▶ **WHAT IS BEING ASKED**
In the material below, the lines from the one containing "building: [140,165,199,222] -> none" through the one containing "building: [380,446,431,504] -> none" are to be given again exactly, ends included, and no others.

▶ **SOURCE INFORMATION**
● ● ● ● ● ● ●
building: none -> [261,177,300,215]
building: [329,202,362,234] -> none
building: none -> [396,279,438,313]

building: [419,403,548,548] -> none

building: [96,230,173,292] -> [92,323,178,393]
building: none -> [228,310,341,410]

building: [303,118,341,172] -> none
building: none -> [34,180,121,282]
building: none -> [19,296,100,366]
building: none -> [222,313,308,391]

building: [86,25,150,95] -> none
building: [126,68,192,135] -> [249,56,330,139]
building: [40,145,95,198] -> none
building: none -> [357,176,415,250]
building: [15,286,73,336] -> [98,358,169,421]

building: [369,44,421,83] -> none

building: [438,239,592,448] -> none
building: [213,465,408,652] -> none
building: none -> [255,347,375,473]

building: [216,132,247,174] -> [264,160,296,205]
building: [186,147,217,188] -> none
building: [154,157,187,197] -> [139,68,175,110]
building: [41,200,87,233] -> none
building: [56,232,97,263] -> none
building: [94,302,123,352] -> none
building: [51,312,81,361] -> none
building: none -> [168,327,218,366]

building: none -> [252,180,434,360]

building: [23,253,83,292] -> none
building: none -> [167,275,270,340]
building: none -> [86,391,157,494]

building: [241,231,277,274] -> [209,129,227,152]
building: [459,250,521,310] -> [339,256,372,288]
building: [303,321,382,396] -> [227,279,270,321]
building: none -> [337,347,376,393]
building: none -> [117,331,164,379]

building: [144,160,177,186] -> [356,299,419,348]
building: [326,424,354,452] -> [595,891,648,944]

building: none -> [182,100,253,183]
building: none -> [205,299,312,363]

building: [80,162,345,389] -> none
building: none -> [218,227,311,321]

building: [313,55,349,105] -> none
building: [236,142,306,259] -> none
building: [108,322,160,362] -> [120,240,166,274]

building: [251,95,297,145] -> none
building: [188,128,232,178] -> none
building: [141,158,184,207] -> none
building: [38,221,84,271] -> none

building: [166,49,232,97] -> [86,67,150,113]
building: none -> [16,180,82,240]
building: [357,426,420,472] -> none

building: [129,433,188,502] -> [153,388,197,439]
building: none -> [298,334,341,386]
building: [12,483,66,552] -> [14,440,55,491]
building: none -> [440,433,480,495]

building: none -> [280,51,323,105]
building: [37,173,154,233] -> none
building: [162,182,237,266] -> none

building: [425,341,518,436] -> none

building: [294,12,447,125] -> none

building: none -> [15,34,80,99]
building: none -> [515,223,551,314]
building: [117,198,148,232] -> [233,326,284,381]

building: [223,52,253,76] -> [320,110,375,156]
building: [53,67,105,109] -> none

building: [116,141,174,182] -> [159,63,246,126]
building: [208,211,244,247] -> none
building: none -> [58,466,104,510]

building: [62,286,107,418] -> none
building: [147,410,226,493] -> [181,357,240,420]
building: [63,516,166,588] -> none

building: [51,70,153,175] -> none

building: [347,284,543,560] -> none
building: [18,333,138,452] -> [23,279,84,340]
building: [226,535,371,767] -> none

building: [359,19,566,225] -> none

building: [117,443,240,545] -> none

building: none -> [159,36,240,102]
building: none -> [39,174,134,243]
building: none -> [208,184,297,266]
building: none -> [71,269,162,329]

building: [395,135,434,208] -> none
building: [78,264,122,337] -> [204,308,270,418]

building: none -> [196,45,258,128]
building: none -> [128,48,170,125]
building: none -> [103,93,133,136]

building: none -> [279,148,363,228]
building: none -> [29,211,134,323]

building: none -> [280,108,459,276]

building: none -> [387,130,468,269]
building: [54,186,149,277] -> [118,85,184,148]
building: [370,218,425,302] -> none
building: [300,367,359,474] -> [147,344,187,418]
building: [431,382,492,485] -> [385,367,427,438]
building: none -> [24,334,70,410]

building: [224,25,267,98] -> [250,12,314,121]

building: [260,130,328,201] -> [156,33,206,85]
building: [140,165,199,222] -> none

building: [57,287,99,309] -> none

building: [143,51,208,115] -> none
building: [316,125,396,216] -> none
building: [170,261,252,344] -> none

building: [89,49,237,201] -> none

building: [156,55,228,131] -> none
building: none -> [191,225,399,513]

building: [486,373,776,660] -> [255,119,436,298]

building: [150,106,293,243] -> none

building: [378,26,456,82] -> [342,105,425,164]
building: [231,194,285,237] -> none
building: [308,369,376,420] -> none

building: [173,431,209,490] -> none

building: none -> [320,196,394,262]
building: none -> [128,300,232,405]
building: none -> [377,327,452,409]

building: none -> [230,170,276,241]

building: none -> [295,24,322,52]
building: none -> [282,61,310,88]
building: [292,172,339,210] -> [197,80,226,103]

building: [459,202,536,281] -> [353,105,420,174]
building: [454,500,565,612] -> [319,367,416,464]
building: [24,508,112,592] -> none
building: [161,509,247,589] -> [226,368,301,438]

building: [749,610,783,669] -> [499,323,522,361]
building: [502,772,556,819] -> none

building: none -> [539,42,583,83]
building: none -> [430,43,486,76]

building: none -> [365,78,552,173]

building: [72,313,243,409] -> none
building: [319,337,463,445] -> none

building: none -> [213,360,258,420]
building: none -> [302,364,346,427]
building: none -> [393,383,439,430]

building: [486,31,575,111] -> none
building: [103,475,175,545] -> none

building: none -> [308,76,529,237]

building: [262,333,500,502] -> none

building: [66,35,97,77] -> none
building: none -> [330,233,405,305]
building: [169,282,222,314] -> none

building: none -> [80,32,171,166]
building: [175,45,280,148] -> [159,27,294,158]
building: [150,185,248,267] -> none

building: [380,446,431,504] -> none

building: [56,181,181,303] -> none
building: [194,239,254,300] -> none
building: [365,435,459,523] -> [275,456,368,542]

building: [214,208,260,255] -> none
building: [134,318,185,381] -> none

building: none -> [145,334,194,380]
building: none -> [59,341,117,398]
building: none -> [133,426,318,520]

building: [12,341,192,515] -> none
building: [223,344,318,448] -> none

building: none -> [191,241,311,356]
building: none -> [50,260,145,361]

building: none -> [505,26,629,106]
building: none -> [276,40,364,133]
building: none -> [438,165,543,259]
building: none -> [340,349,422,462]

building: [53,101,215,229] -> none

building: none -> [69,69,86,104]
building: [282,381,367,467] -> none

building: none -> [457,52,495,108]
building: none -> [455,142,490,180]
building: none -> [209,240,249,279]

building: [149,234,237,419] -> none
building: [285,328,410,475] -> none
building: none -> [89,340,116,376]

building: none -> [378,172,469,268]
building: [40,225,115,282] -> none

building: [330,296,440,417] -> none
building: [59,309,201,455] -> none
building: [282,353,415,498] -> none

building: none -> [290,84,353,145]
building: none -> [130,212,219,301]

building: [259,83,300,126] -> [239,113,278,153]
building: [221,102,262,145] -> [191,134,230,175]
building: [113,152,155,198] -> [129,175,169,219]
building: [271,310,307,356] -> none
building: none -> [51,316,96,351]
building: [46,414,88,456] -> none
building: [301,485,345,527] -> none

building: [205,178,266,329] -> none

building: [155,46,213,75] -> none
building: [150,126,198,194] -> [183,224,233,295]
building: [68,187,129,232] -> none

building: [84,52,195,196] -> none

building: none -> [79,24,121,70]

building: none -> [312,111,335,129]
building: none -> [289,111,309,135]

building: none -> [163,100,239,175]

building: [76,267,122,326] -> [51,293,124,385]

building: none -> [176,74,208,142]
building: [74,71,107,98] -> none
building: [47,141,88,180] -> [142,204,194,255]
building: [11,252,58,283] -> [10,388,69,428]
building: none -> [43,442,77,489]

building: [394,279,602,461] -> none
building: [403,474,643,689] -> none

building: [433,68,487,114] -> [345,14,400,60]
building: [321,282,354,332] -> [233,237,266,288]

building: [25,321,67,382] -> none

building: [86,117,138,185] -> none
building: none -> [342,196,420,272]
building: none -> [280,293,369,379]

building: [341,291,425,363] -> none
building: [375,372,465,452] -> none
● ● ● ● ● ● ●
▶ **THE ANSWER**
building: [140,165,199,222] -> none

building: [57,287,99,309] -> none

building: [143,51,208,115] -> none
building: [316,125,396,216] -> none
building: [170,261,252,344] -> none

building: [89,49,237,201] -> none

building: [156,55,228,131] -> none
building: none -> [191,225,399,513]

building: [486,373,776,660] -> [255,119,436,298]

building: [150,106,293,243] -> none

building: [378,26,456,82] -> [342,105,425,164]
building: [231,194,285,237] -> none
building: [308,369,376,420] -> none

building: [173,431,209,490] -> none

building: none -> [320,196,394,262]
building: none -> [128,300,232,405]
building: none -> [377,327,452,409]

building: none -> [230,170,276,241]

building: none -> [295,24,322,52]
building: none -> [282,61,310,88]
building: [292,172,339,210] -> [197,80,226,103]

building: [459,202,536,281] -> [353,105,420,174]
building: [454,500,565,612] -> [319,367,416,464]
building: [24,508,112,592] -> none
building: [161,509,247,589] -> [226,368,301,438]

building: [749,610,783,669] -> [499,323,522,361]
building: [502,772,556,819] -> none

building: none -> [539,42,583,83]
building: none -> [430,43,486,76]

building: none -> [365,78,552,173]

building: [72,313,243,409] -> none
building: [319,337,463,445] -> none

building: none -> [213,360,258,420]
building: none -> [302,364,346,427]
building: none -> [393,383,439,430]

building: [486,31,575,111] -> none
building: [103,475,175,545] -> none

building: none -> [308,76,529,237]

building: [262,333,500,502] -> none

building: [66,35,97,77] -> none
building: none -> [330,233,405,305]
building: [169,282,222,314] -> none

building: none -> [80,32,171,166]
building: [175,45,280,148] -> [159,27,294,158]
building: [150,185,248,267] -> none

building: [380,446,431,504] -> none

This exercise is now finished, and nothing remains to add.